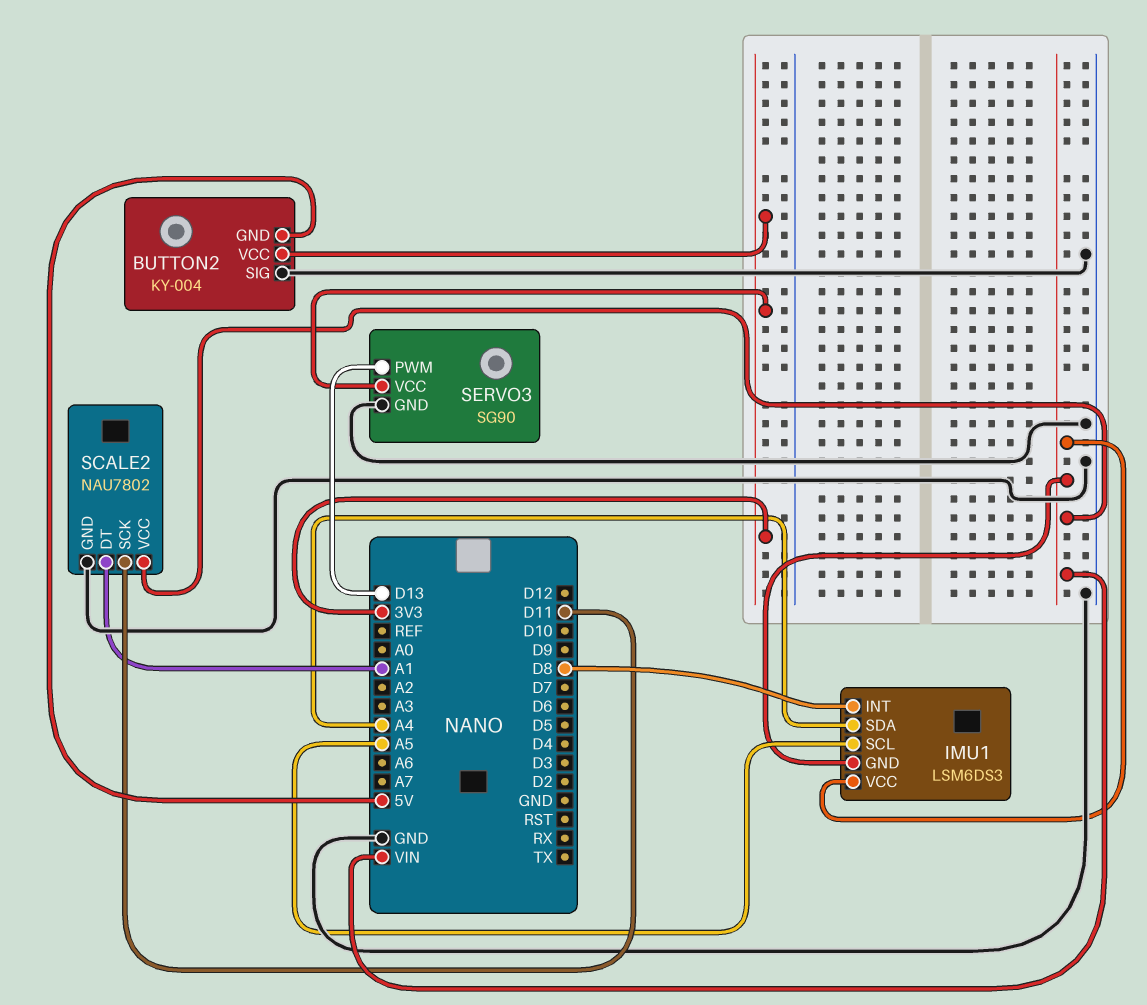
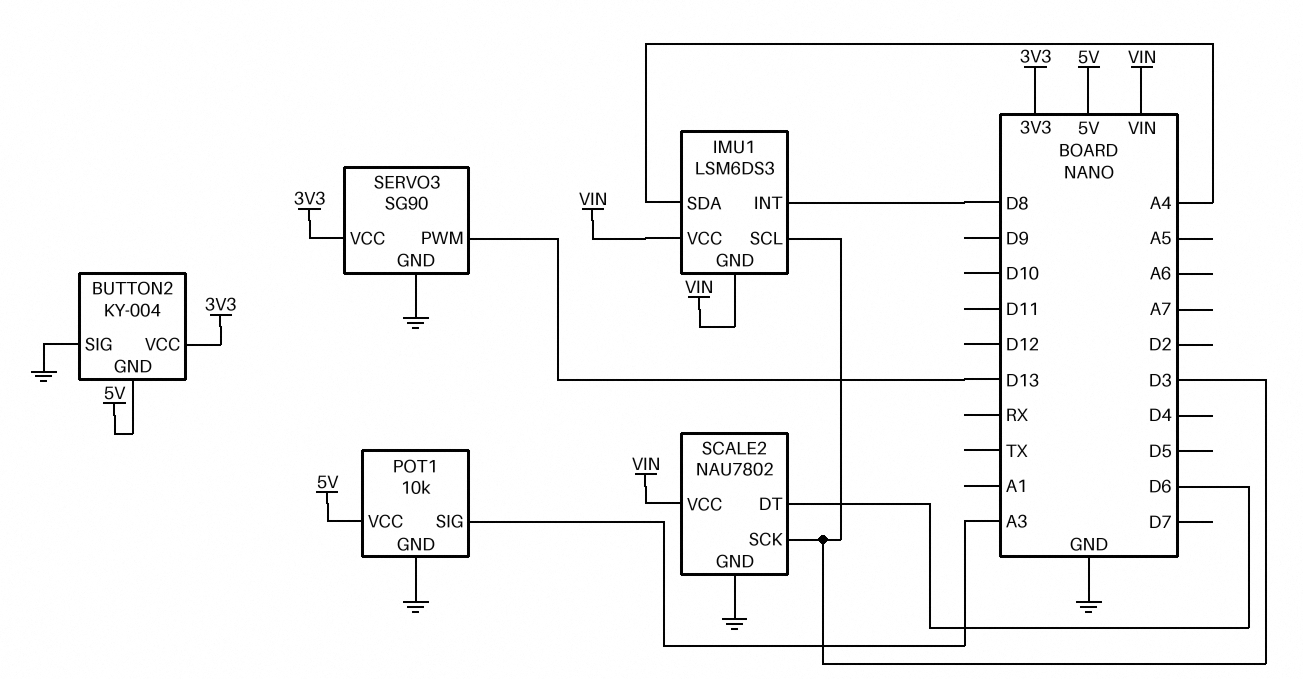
IMU1 pin SCL: A5 -> D3
POT1: none -> 10k
POT1 pin GND: none -> GND
POT1 pin SIG: none -> A3
POT1 pin VCC: none -> 5V
SCALE2 pin DT: A1 -> D6
SCALE2 pin SCK: D11 -> D3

★ ★ ★

* _REQUIRED WORK_
Output consists of exactly the lines from the one containing "POT1: none -> 10k" to the end of the records above, retyped without change and with nothing extra.

* _WRITTEN ANSWER_
POT1: none -> 10k
POT1 pin GND: none -> GND
POT1 pin SIG: none -> A3
POT1 pin VCC: none -> 5V
SCALE2 pin DT: A1 -> D6
SCALE2 pin SCK: D11 -> D3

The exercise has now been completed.